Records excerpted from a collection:
--- START ---
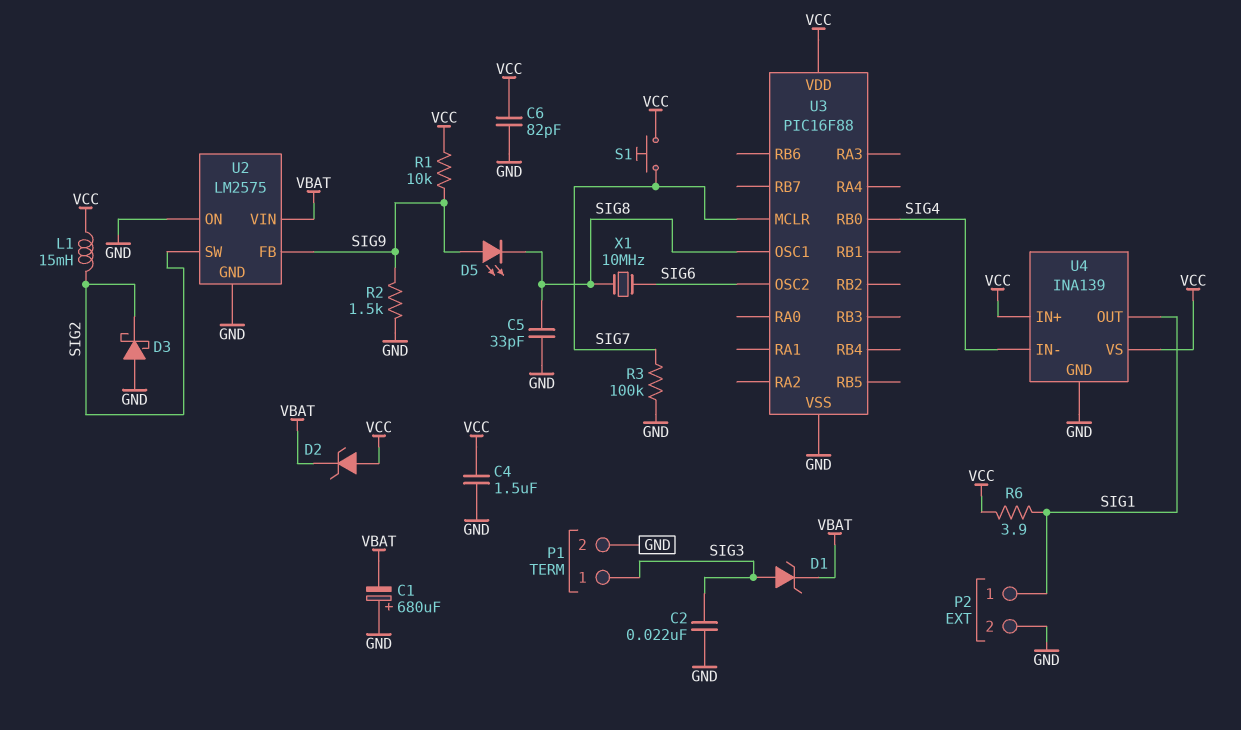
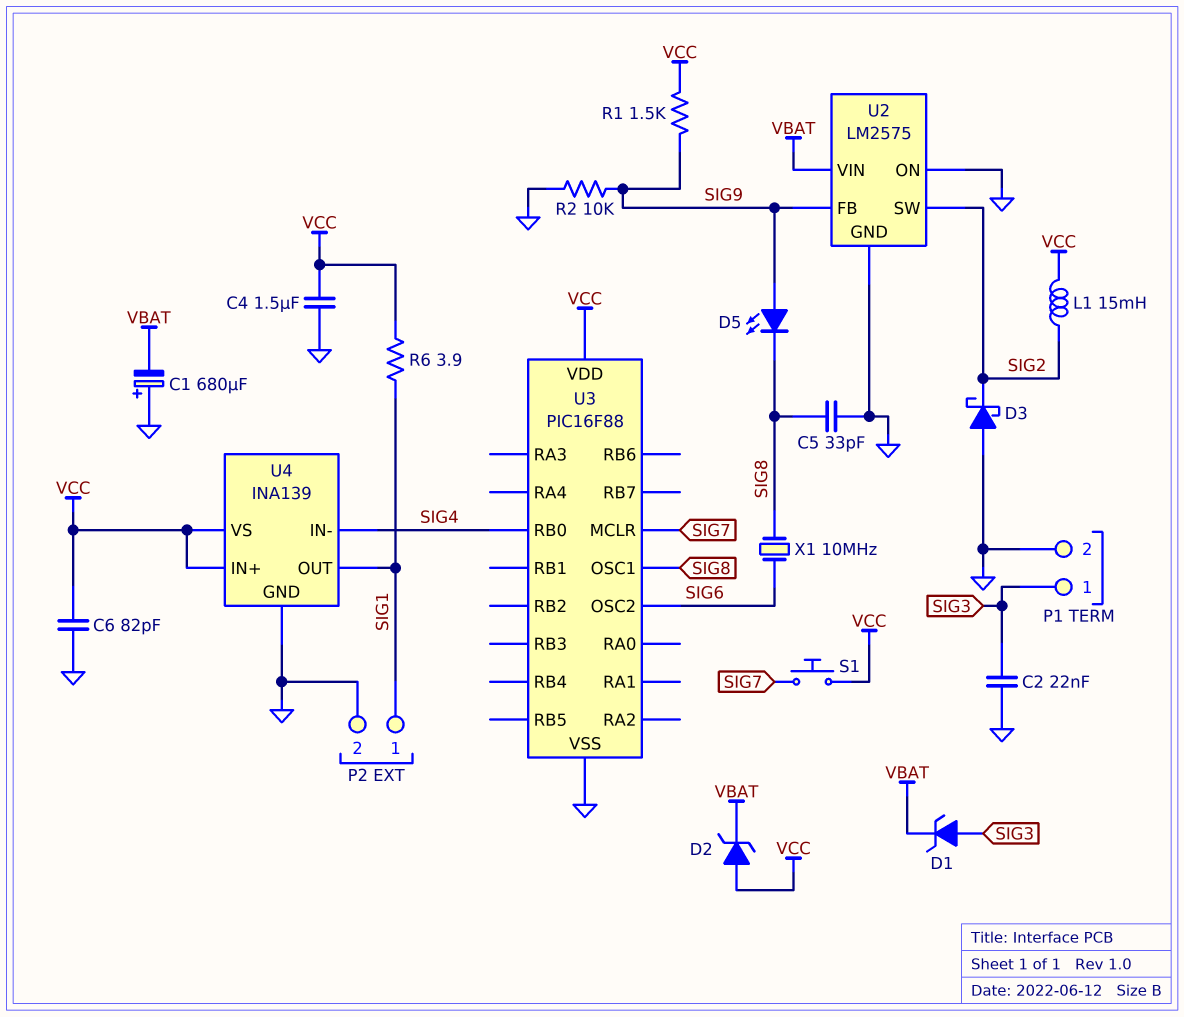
R1: 10k (SIG9, VCC) -> 1.5k (SIG9, VCC)
R2: 1.5k (GND, SIG9) -> 10k (GND, SIG9)
R3: 100k (GND, SIG7) -> none

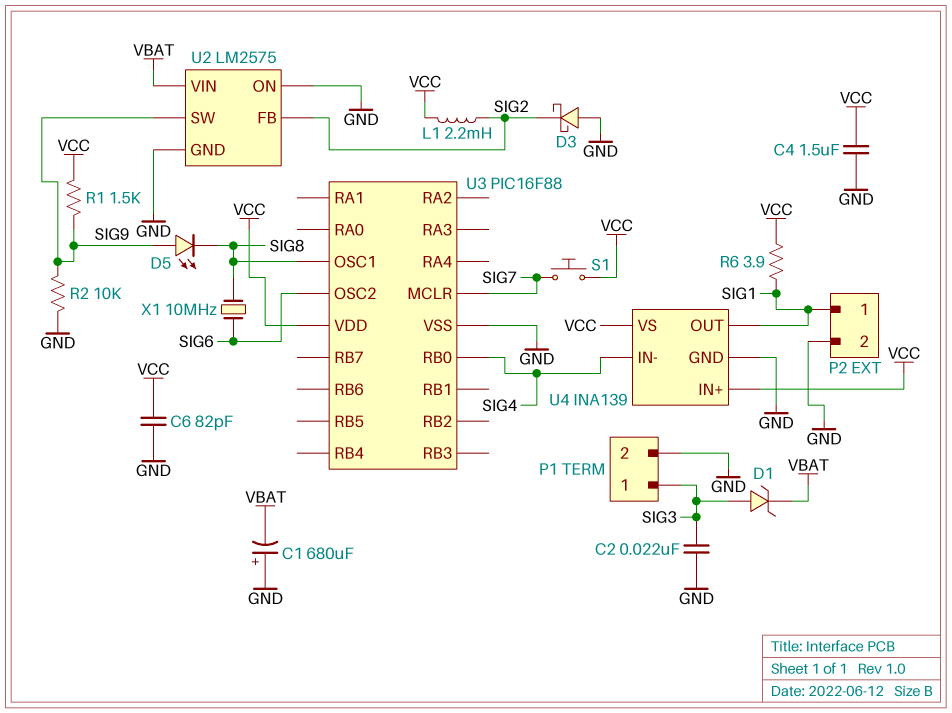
C5: 33pF (GND, SIG8) -> none
D2: zener (A VCC, K VBAT) -> none
L1: 15mH (SIG2, VCC) -> 2.2mH (SIG2, VCC)
U2 pin FB: SIG9 -> SIG2
U2 pin SW: SIG2 -> SIG9

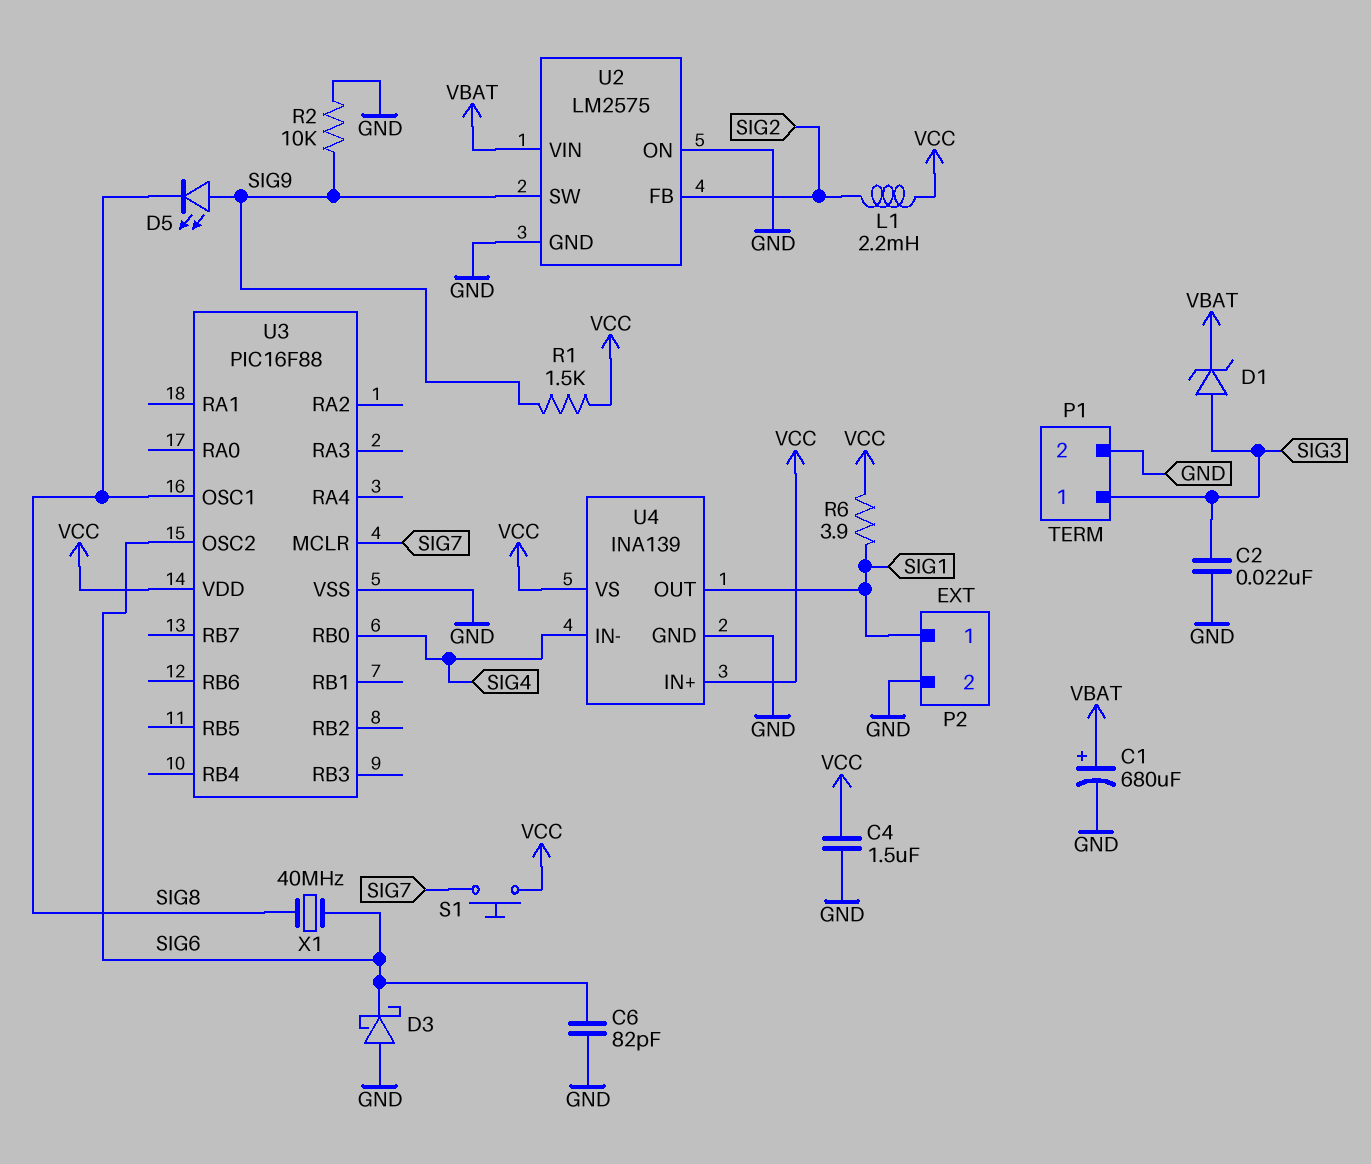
C1: 680uF (plus GND, minus VBAT) -> 680uF (plus VBAT, minus GND)
C6: 82pF (GND, VCC) -> 82pF (GND, SIG6)
D3: schottky (A GND, K SIG2) -> schottky (A GND, K SIG6)
X1: 10MHz (SIG6, SIG8) -> 40MHz (SIG6, SIG8)

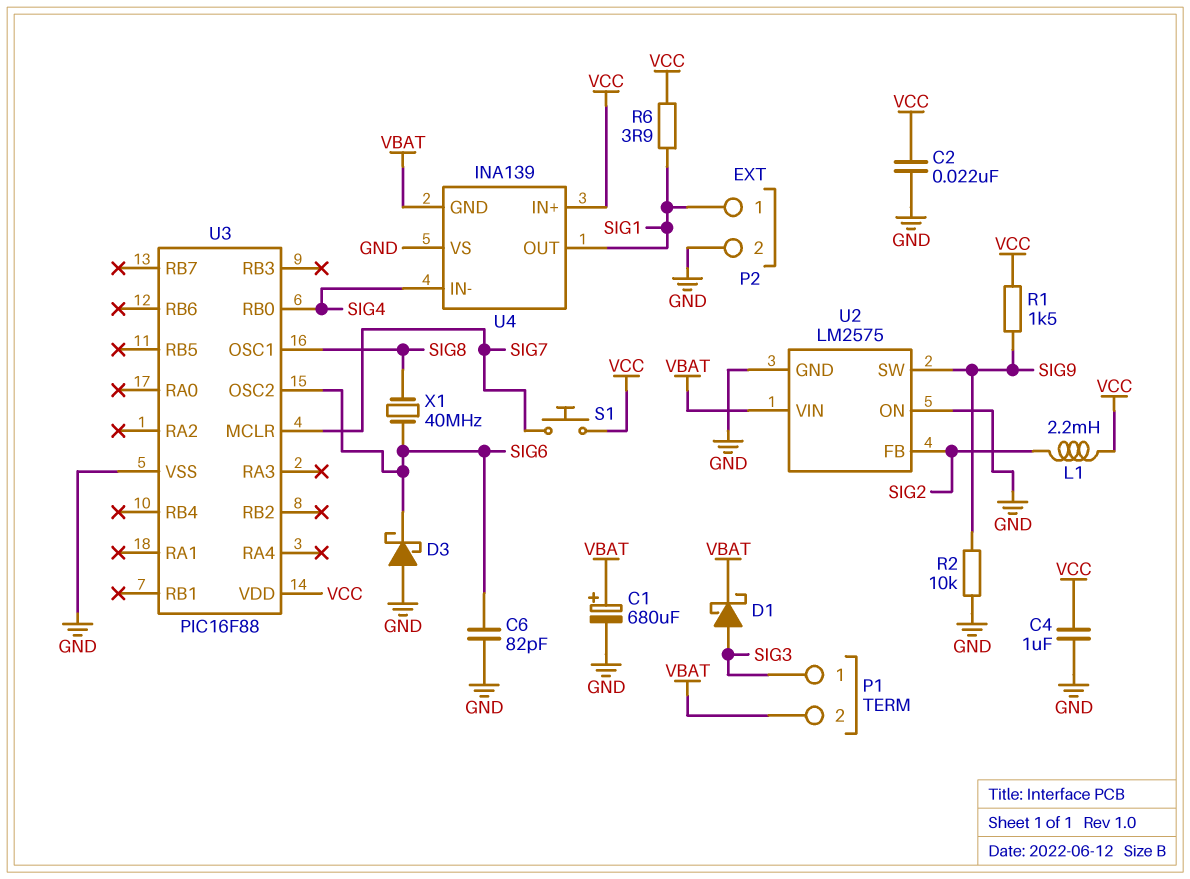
C2: 22nF (GND, SIG3) -> 22nF (GND, VCC)
C4: 1.5uF (GND, VCC) -> 1uF (GND, VCC)
D1: zener (A SIG3, K VBAT) -> schottky (A SIG3, K VBAT)
D5: LED (A SIG9, K SIG8) -> none
P1 pin 2: GND -> VBAT
U4 pin GND: GND -> VBAT
U4 pin VS: VCC -> GND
--- END ---
Copy out the data verbatim, with no pictures.

R1: 10k (SIG9, VCC) -> 1.5k (SIG9, VCC)
R2: 1.5k (GND, SIG9) -> 10k (GND, SIG9)
R3: 100k (GND, SIG7) -> none

C5: 33pF (GND, SIG8) -> none
D2: zener (A VCC, K VBAT) -> none
L1: 15mH (SIG2, VCC) -> 2.2mH (SIG2, VCC)
U2 pin FB: SIG9 -> SIG2
U2 pin SW: SIG2 -> SIG9

C1: 680uF (plus GND, minus VBAT) -> 680uF (plus VBAT, minus GND)
C6: 82pF (GND, VCC) -> 82pF (GND, SIG6)
D3: schottky (A GND, K SIG2) -> schottky (A GND, K SIG6)
X1: 10MHz (SIG6, SIG8) -> 40MHz (SIG6, SIG8)

C2: 22nF (GND, SIG3) -> 22nF (GND, VCC)
C4: 1.5uF (GND, VCC) -> 1uF (GND, VCC)
D1: zener (A SIG3, K VBAT) -> schottky (A SIG3, K VBAT)
D5: LED (A SIG9, K SIG8) -> none
P1 pin 2: GND -> VBAT
U4 pin GND: GND -> VBAT
U4 pin VS: VCC -> GND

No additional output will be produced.